* [Source data]

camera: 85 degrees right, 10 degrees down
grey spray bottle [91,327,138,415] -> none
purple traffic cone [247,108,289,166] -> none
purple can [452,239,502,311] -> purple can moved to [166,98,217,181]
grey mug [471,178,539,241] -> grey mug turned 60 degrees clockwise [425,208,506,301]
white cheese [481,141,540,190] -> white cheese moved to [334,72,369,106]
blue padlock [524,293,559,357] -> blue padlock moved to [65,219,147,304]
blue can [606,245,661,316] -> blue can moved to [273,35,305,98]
--
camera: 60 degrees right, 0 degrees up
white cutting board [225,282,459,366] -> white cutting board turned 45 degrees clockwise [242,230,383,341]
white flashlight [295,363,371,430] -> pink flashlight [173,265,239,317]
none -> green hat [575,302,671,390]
* * *
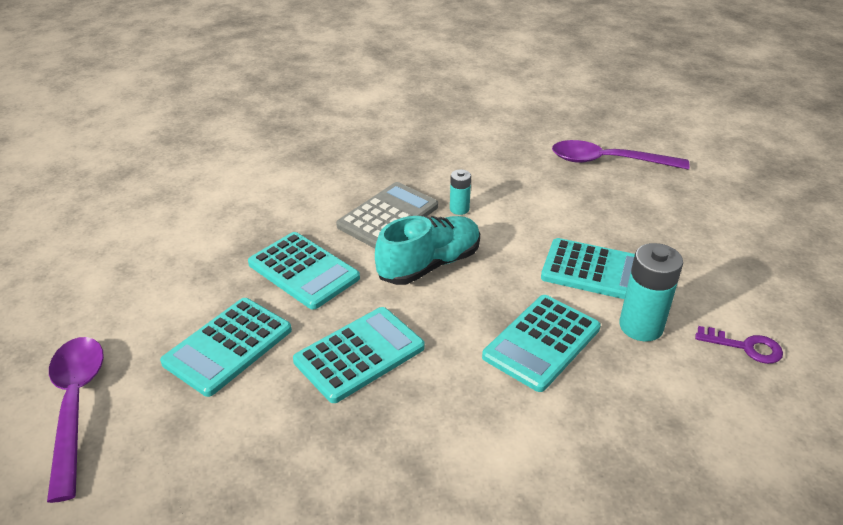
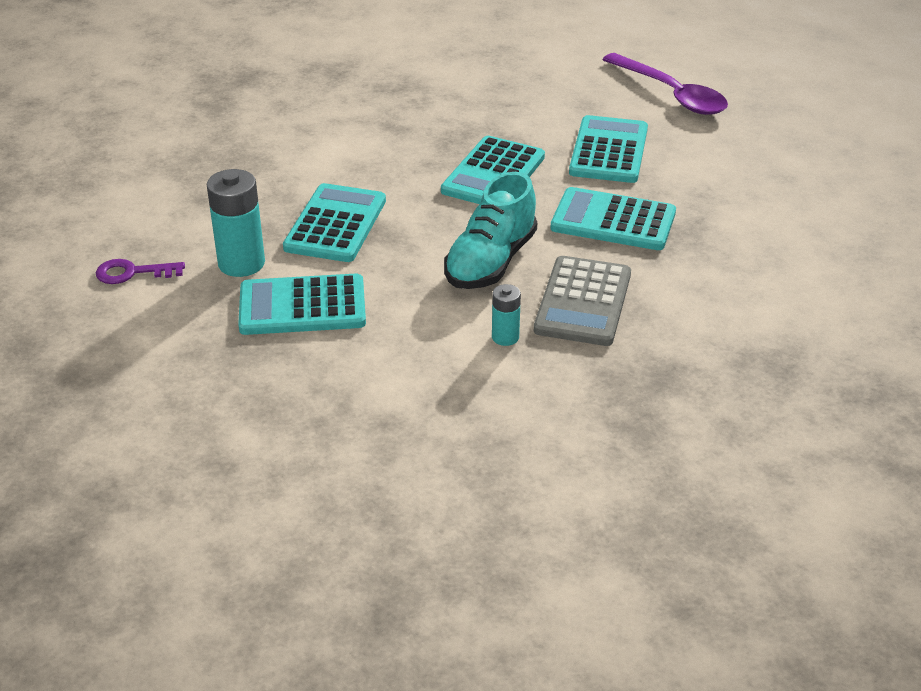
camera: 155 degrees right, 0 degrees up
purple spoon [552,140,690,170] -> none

* [What this task involves] For each line of the material that contains "grey", return a copy.

* [Result for this exercise]
grey spray bottle [91,327,138,415] -> none
grey mug [471,178,539,241] -> grey mug turned 60 degrees clockwise [425,208,506,301]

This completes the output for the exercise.